→ **Collected data**:

--------------------------------

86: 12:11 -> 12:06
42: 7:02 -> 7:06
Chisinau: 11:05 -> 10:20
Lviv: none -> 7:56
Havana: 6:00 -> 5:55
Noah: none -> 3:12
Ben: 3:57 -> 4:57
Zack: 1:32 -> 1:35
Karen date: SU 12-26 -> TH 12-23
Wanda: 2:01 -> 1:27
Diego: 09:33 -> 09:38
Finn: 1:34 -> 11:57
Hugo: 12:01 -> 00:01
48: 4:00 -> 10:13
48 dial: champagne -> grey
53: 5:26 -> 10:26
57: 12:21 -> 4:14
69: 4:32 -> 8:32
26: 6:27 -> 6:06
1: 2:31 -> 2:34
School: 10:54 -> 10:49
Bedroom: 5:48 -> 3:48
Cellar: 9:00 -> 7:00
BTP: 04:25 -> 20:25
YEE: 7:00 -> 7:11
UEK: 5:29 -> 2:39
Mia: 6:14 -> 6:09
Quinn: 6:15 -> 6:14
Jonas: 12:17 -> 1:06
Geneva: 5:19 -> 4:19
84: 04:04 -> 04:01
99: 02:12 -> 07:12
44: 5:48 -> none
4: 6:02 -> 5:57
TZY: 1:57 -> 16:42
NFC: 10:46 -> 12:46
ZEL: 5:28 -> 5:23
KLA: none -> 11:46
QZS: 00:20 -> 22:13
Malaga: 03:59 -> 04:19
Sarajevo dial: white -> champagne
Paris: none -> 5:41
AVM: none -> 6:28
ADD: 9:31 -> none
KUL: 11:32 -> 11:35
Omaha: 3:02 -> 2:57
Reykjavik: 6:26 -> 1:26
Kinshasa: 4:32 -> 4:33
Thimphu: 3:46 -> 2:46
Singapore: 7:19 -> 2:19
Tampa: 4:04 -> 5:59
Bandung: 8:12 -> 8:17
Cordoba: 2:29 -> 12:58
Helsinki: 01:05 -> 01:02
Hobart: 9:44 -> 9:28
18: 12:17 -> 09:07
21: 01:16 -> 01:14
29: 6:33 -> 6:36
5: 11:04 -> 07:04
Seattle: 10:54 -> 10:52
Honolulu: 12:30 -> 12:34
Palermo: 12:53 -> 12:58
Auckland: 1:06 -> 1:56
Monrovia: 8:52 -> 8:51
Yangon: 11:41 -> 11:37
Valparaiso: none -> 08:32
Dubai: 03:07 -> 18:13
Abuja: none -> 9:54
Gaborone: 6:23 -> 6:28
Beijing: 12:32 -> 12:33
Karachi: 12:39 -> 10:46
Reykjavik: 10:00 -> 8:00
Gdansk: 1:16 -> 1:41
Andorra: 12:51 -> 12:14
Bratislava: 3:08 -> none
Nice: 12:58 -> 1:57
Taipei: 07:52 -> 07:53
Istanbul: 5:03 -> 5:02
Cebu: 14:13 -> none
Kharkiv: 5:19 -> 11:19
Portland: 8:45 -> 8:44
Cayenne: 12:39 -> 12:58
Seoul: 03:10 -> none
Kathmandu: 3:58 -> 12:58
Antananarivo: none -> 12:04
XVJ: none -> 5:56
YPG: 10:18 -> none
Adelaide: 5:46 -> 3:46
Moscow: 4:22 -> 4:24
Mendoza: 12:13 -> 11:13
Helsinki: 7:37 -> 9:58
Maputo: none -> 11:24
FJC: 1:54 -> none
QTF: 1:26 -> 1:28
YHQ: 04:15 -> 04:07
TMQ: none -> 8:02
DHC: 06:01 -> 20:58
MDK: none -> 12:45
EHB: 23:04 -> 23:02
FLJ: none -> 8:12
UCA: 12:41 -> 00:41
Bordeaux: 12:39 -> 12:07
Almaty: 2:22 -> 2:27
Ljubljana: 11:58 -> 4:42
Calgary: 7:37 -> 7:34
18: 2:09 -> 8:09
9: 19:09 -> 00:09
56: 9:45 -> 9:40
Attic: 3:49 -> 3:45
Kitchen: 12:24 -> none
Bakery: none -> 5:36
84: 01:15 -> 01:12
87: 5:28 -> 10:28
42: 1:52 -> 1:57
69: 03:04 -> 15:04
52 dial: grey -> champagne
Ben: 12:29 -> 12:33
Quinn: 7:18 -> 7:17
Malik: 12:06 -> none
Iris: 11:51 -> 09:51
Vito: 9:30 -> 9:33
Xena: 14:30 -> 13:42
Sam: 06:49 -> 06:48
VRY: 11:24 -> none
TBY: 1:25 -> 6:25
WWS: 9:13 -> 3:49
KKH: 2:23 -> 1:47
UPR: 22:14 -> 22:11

--------------------------------

→ **Your instructions**: Format the items from the first line through the line containing "Hugo: 12:01 -> 00:01", including that line, as a JSON list of strings with one string per line and no blank lines.

→ **Answer**:
[
  "86: 12:11 -> 12:06",
  "42: 7:02 -> 7:06",
  "Chisinau: 11:05 -> 10:20",
  "Lviv: none -> 7:56",
  "Havana: 6:00 -> 5:55",
  "Noah: none -> 3:12",
  "Ben: 3:57 -> 4:57",
  "Zack: 1:32 -> 1:35",
  "Karen date: SU 12-26 -> TH 12-23",
  "Wanda: 2:01 -> 1:27",
  "Diego: 09:33 -> 09:38",
  "Finn: 1:34 -> 11:57",
  "Hugo: 12:01 -> 00:01"
]